WHAT IS REQUIRED:
Where a line in the entries below contains the word "grey", count it. Return the total alone.

Recorded data:
——

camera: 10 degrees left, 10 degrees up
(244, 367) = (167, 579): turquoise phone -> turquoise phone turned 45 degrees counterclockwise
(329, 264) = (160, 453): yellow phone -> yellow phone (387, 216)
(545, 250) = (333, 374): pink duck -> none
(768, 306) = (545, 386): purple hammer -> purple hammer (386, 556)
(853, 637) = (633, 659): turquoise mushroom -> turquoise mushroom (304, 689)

——

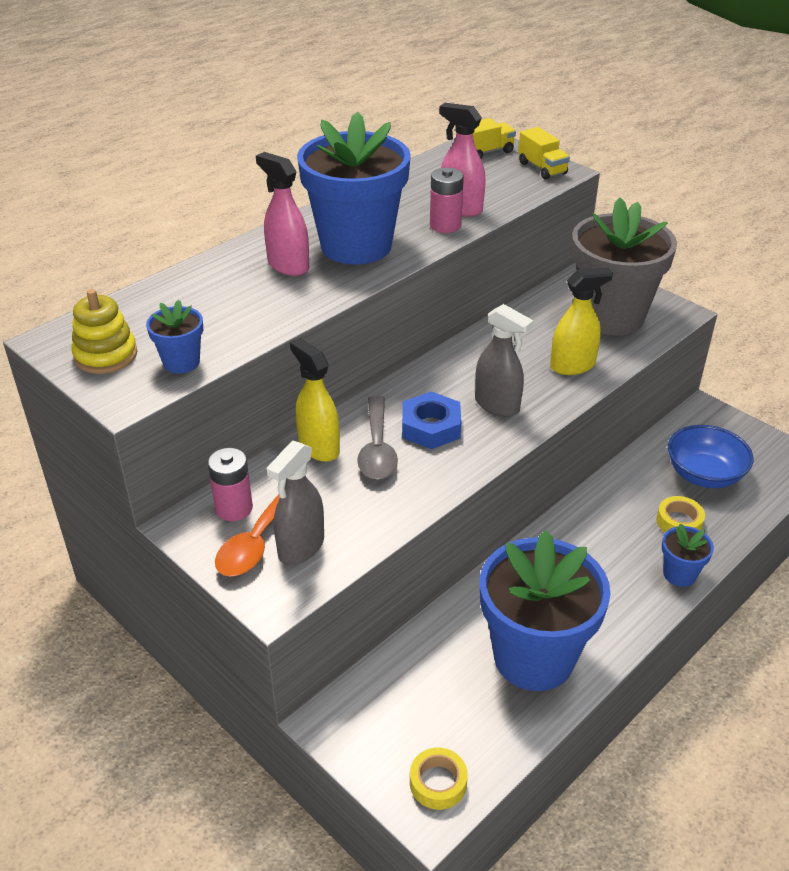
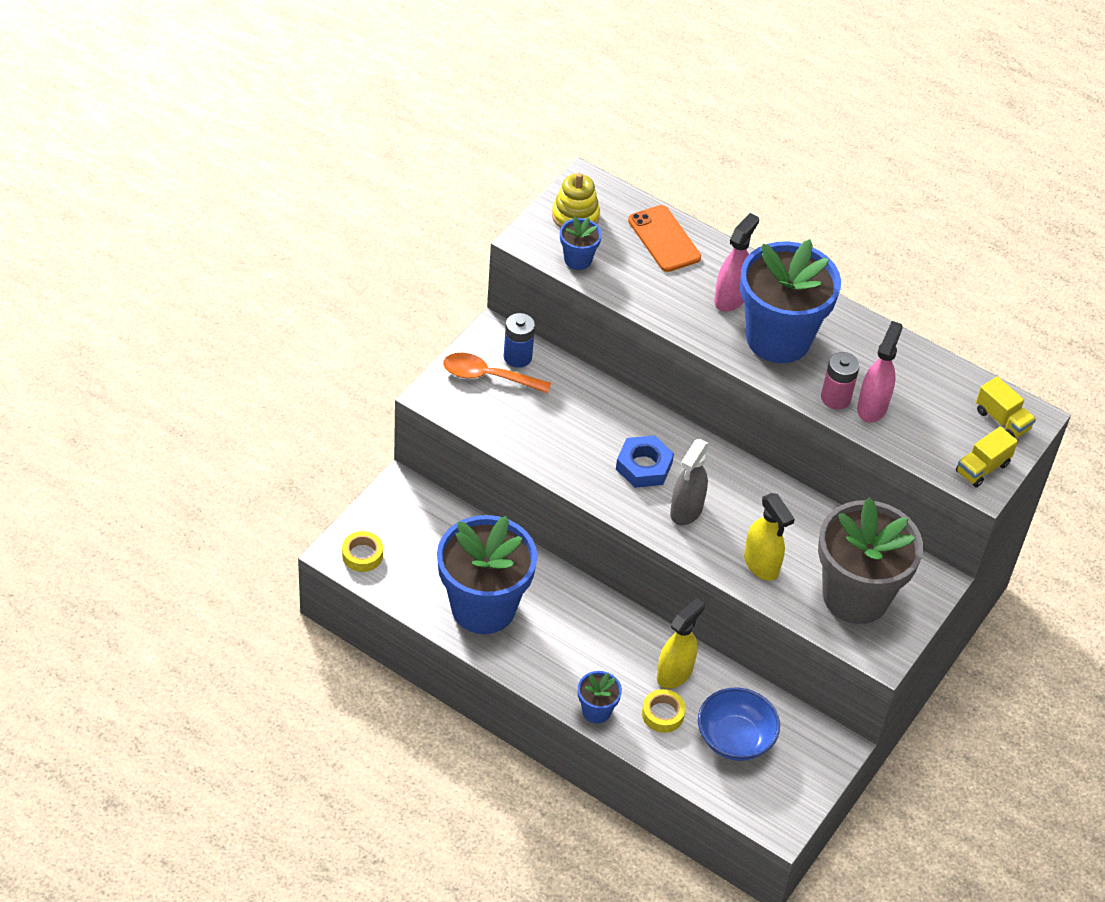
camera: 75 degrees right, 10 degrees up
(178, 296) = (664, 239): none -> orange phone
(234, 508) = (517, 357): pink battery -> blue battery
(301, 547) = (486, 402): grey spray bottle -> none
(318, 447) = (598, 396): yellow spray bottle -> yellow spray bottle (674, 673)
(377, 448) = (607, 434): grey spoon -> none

——

TASK RESULT:
2